**Exercise directions**:
Under this line sits a listing. Repeat exactly and only its lines from the one holding "KEYS2 pin COM: VIN -> GND" through the one holding "RGB pin R: A5 -> A2"; skip pictures.

# # #

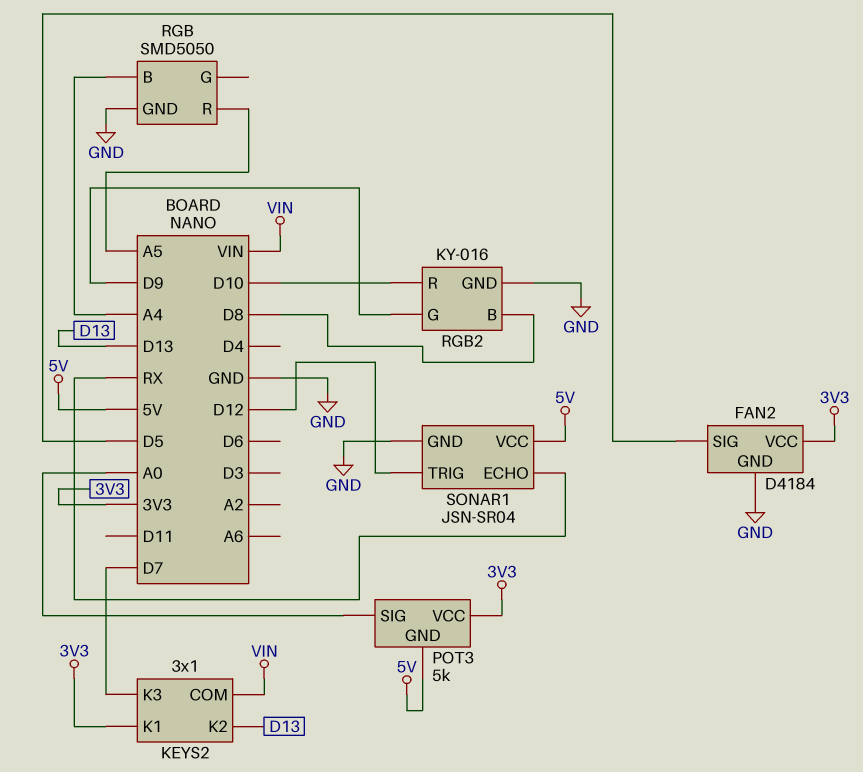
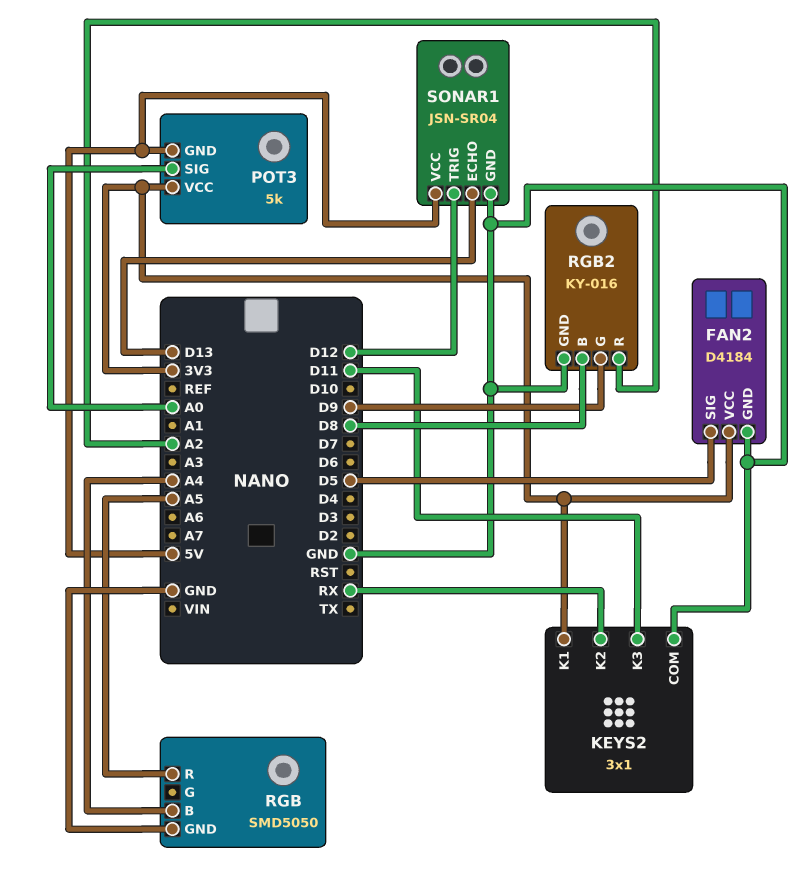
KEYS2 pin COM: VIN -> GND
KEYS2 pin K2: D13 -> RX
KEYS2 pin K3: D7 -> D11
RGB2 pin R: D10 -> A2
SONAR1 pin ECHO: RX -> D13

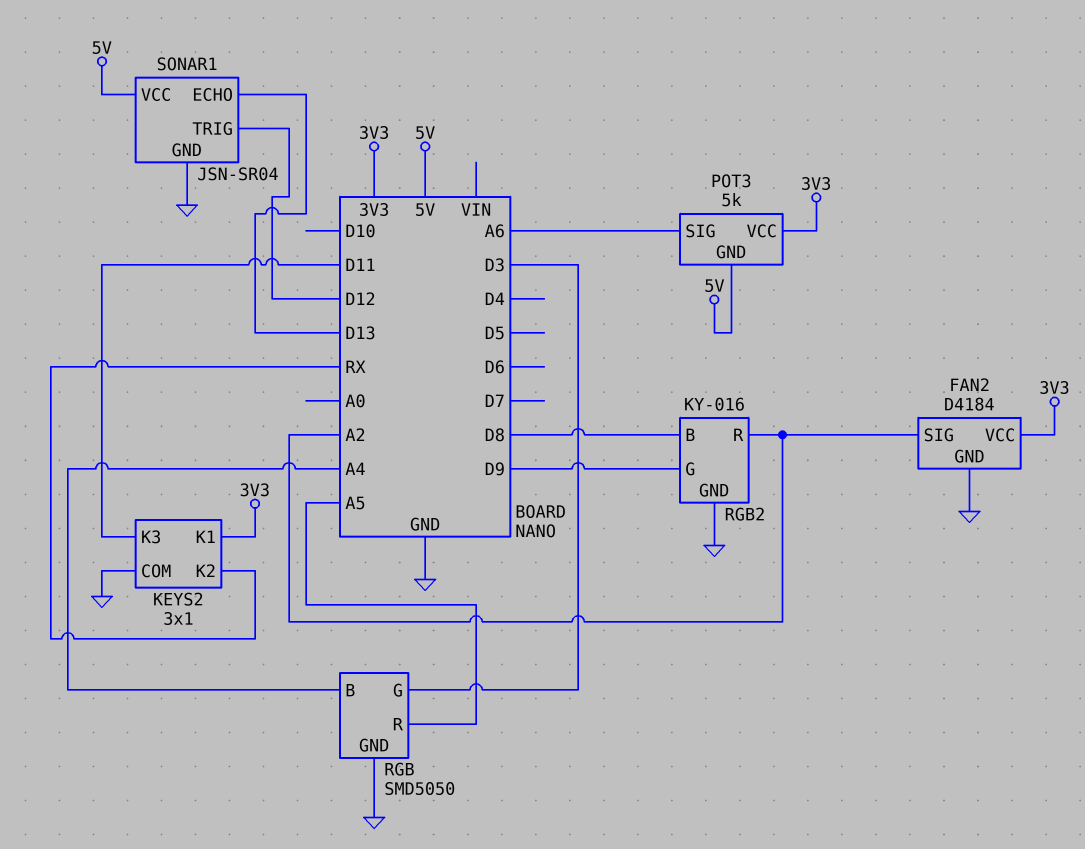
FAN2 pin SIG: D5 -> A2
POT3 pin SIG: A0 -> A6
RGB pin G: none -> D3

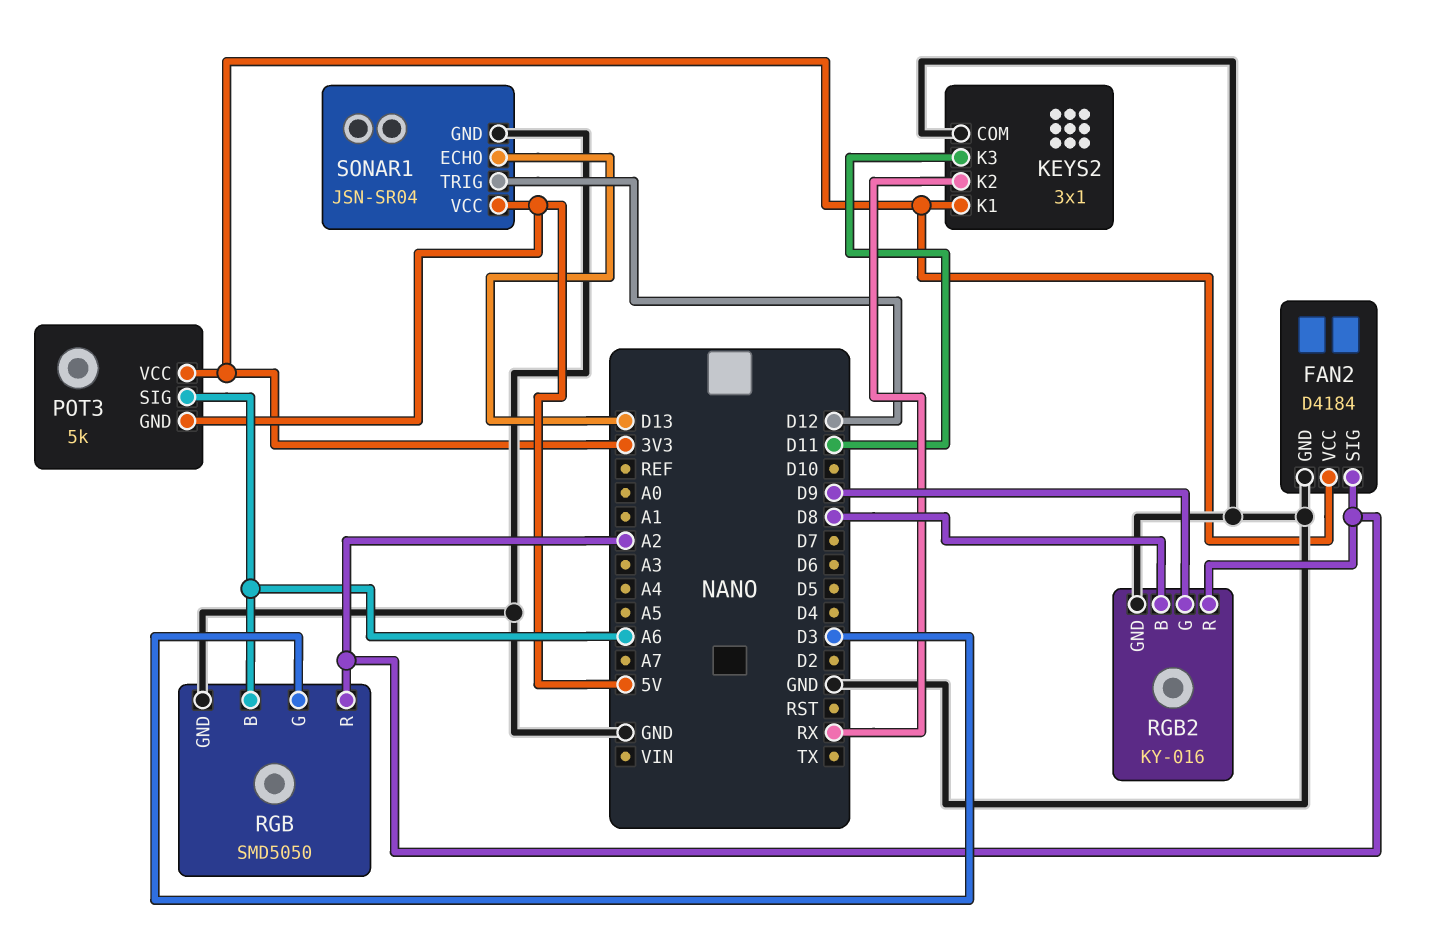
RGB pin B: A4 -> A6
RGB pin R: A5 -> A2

# # #

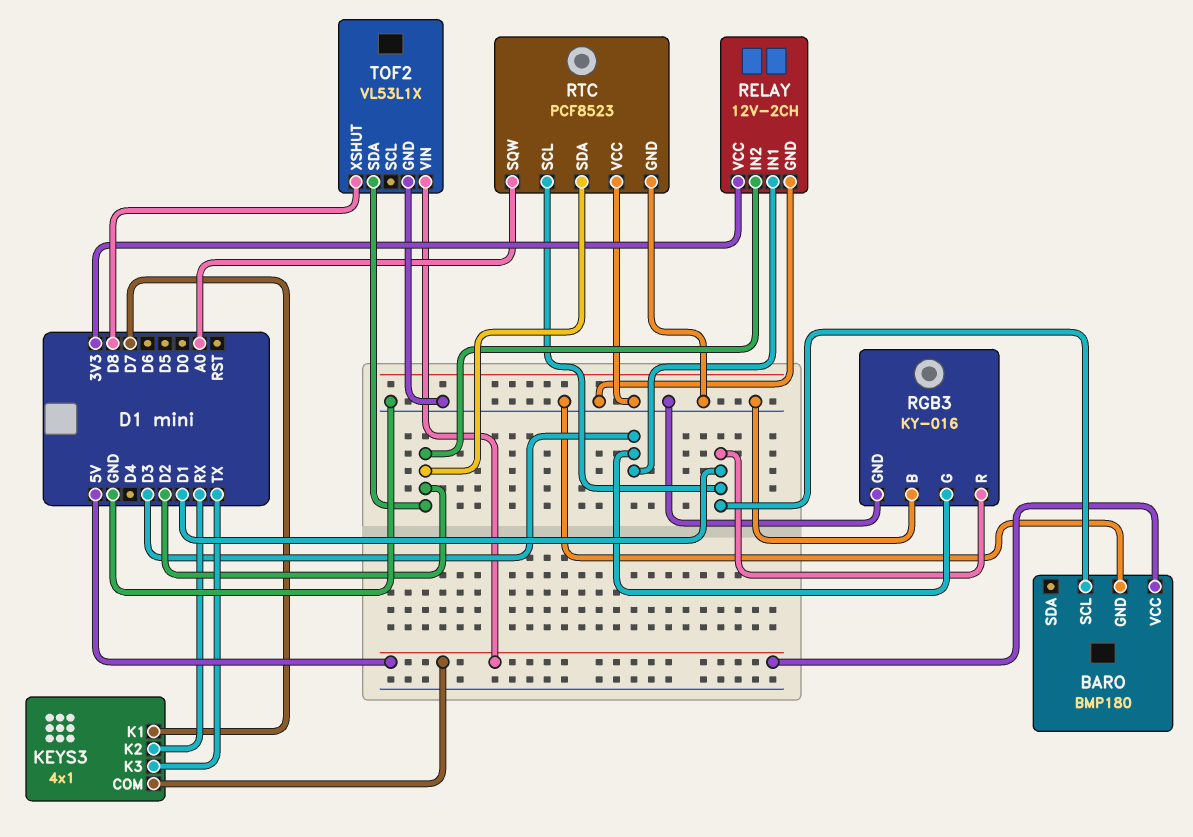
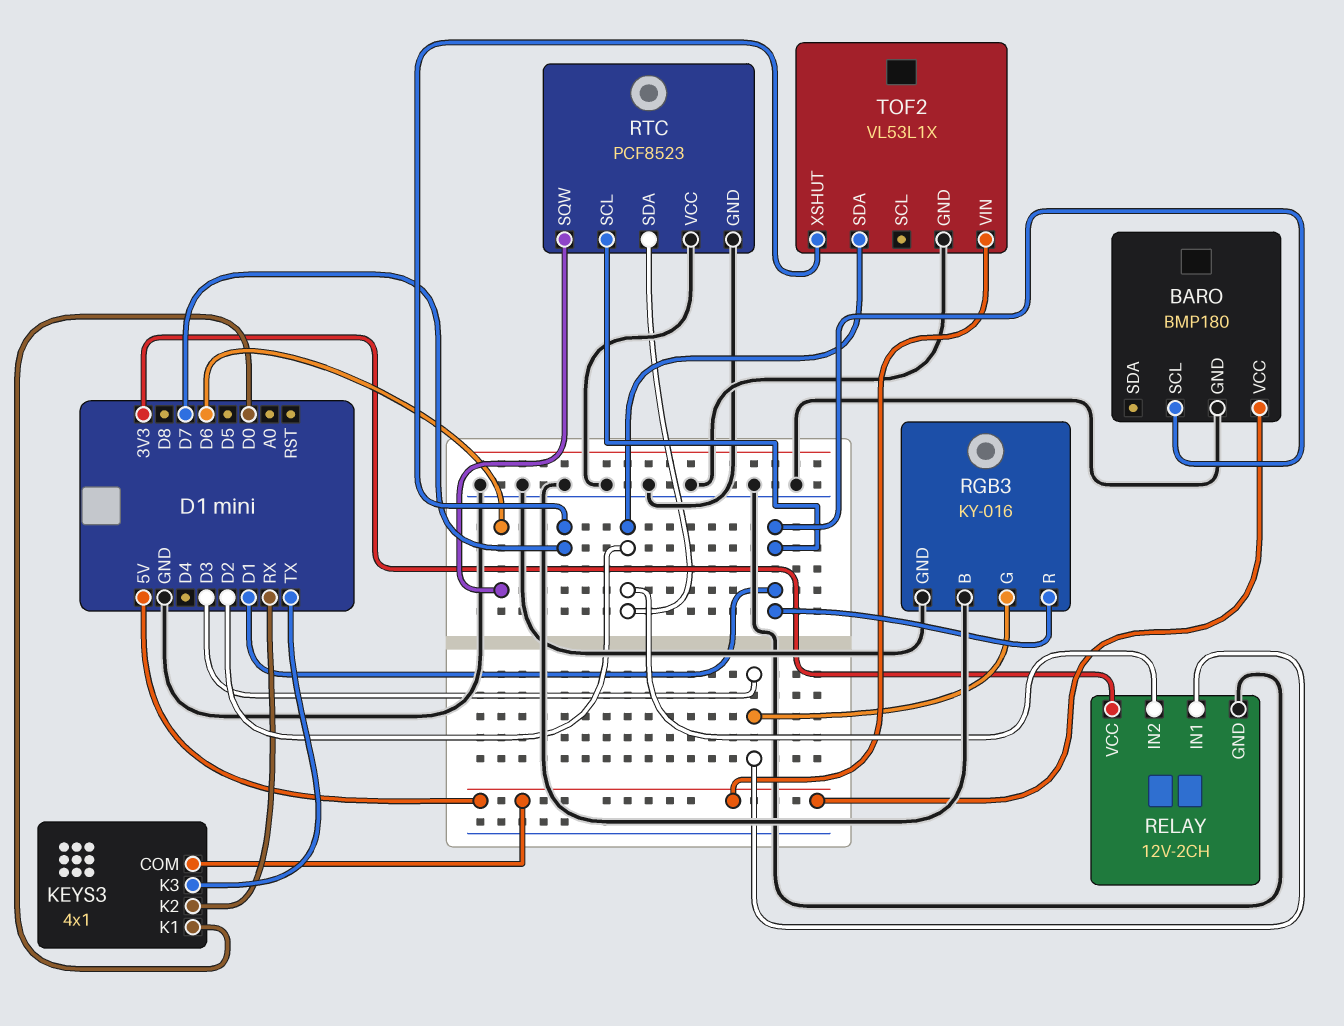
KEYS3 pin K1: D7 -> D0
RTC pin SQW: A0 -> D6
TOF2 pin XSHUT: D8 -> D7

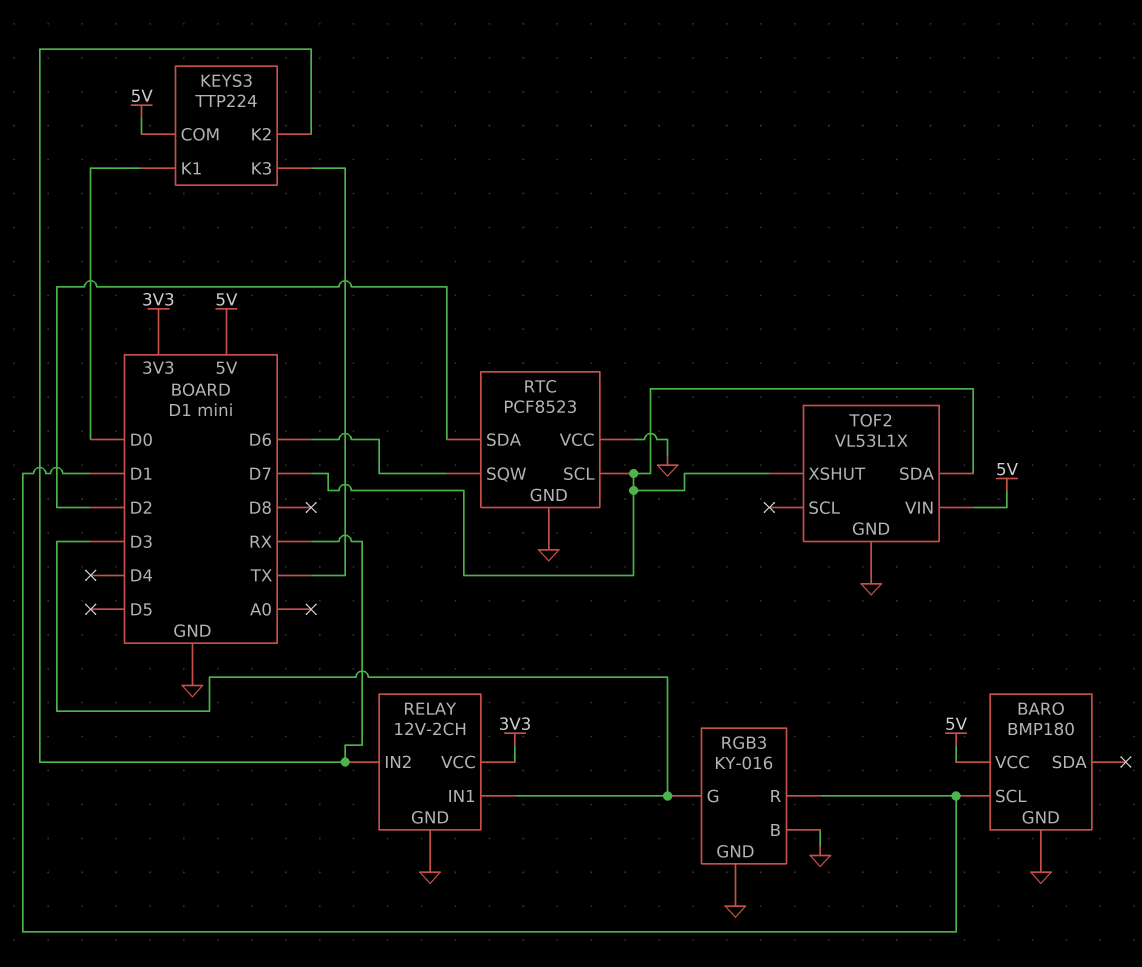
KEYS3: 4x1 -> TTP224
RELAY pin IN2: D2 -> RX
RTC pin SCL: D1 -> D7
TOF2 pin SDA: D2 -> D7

# # #

**Answer section**:
KEYS2 pin COM: VIN -> GND
KEYS2 pin K2: D13 -> RX
KEYS2 pin K3: D7 -> D11
RGB2 pin R: D10 -> A2
SONAR1 pin ECHO: RX -> D13

FAN2 pin SIG: D5 -> A2
POT3 pin SIG: A0 -> A6
RGB pin G: none -> D3

RGB pin B: A4 -> A6
RGB pin R: A5 -> A2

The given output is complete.